### Supplied records:
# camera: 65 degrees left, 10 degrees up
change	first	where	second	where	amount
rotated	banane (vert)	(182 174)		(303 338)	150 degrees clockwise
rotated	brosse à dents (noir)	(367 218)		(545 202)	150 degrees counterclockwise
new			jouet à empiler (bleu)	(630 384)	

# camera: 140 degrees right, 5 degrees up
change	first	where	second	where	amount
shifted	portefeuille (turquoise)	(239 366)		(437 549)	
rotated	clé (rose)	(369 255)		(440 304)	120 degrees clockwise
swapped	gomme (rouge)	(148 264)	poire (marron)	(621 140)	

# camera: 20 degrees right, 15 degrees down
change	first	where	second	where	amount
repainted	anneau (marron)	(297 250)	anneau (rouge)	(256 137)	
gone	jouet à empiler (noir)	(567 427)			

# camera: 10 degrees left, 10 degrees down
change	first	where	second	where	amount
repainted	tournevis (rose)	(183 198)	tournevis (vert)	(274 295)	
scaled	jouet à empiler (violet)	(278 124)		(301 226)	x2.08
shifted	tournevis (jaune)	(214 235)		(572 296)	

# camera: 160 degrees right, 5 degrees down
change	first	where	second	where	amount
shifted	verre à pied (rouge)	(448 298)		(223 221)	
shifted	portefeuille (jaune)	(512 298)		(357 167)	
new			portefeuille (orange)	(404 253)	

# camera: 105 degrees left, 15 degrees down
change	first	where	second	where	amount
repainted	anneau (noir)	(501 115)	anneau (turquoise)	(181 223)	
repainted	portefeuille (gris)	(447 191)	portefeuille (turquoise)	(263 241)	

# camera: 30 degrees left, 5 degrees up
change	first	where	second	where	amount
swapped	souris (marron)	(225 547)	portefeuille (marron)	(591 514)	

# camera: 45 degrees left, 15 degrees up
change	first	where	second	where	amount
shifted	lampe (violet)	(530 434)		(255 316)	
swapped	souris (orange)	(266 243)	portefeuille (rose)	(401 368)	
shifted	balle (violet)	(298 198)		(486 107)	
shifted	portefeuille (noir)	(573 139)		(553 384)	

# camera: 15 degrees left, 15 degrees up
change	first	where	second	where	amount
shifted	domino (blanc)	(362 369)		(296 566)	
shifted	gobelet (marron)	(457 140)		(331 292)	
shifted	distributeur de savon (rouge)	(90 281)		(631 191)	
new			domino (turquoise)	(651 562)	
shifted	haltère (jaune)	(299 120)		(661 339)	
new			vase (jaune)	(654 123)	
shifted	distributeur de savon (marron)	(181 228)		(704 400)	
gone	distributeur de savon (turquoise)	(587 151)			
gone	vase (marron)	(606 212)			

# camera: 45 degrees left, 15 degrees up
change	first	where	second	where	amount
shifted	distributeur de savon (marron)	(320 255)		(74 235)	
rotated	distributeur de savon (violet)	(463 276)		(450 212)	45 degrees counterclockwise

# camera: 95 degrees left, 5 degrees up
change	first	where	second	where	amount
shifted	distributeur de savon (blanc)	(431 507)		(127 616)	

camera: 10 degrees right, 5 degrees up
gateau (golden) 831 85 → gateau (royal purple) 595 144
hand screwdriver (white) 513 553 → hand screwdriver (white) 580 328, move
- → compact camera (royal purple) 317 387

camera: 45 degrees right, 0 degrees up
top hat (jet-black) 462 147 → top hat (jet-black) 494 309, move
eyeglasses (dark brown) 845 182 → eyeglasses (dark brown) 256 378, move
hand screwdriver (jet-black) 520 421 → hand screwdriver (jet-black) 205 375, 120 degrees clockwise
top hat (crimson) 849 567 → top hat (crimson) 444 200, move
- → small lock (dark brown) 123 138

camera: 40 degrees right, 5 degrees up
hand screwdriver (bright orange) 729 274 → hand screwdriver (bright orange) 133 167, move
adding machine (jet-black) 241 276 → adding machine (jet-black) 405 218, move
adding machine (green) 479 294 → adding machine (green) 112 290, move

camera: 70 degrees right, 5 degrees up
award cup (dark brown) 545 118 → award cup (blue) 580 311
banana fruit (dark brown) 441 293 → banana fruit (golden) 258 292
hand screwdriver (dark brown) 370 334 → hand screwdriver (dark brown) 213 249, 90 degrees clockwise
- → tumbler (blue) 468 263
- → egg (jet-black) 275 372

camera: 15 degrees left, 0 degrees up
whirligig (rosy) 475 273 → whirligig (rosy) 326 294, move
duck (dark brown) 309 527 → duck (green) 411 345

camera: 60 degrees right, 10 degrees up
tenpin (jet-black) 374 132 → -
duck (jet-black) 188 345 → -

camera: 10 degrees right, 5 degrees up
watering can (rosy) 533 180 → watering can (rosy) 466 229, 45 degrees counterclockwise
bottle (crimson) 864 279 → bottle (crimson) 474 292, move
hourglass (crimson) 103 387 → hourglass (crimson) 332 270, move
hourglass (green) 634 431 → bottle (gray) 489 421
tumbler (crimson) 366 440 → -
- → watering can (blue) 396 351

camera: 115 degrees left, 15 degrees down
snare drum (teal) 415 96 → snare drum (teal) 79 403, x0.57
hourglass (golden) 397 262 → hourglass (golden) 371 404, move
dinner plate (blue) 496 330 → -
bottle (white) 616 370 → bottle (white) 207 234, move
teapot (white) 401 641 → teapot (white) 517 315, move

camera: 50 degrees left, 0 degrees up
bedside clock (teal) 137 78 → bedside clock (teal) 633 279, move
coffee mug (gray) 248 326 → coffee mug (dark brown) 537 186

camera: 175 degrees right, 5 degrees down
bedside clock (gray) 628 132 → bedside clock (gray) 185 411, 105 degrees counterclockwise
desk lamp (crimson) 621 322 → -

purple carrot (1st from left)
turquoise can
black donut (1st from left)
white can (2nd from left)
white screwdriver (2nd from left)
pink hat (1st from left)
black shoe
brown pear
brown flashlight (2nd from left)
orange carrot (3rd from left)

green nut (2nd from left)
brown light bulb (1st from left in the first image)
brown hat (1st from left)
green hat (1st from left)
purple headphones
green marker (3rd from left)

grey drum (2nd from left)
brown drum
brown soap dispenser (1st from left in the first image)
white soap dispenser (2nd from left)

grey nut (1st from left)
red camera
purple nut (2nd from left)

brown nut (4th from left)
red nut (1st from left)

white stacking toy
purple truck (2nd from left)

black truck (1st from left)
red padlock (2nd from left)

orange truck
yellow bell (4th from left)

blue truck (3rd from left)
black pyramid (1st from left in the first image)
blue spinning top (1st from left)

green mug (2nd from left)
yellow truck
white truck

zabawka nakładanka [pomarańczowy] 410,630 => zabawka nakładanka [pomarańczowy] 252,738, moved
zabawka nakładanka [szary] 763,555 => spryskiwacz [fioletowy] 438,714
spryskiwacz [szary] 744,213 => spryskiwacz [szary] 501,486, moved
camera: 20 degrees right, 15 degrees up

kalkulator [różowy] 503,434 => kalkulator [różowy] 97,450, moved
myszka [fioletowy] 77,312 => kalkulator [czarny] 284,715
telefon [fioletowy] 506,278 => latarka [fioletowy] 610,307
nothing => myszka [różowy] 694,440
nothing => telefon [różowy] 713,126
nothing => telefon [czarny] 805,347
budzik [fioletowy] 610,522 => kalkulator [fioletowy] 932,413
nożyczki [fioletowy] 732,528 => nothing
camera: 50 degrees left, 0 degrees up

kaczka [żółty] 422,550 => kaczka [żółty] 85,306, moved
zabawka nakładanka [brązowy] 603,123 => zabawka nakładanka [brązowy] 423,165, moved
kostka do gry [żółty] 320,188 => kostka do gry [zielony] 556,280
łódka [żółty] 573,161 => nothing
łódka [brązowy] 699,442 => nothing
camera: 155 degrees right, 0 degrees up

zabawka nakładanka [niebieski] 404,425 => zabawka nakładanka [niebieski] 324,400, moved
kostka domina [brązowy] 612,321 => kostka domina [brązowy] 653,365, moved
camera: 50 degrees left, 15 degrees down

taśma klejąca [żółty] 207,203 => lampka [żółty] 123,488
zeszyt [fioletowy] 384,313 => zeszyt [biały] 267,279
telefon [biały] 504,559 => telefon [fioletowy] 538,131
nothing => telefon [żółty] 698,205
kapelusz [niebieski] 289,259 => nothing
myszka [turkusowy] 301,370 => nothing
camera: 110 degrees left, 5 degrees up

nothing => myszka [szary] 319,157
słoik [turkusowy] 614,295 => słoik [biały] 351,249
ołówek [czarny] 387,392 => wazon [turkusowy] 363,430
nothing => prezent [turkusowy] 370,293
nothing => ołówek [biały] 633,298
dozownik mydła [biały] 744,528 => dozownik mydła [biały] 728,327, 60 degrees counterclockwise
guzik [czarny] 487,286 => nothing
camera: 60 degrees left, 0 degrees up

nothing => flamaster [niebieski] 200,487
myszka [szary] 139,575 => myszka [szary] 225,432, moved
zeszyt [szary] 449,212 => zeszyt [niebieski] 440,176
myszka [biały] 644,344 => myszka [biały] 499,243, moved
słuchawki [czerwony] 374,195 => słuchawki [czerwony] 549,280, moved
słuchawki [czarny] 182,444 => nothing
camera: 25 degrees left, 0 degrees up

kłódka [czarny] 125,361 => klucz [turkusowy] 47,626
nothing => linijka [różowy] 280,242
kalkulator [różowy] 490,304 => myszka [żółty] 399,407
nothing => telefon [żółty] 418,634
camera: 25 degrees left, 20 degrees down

### Description of the task:
The lines to copy are those above that contain "spryskiwacz".

### Solution to this task:
zabawka nakładanka [szary] 763,555 => spryskiwacz [fioletowy] 438,714
spryskiwacz [szary] 744,213 => spryskiwacz [szary] 501,486, moved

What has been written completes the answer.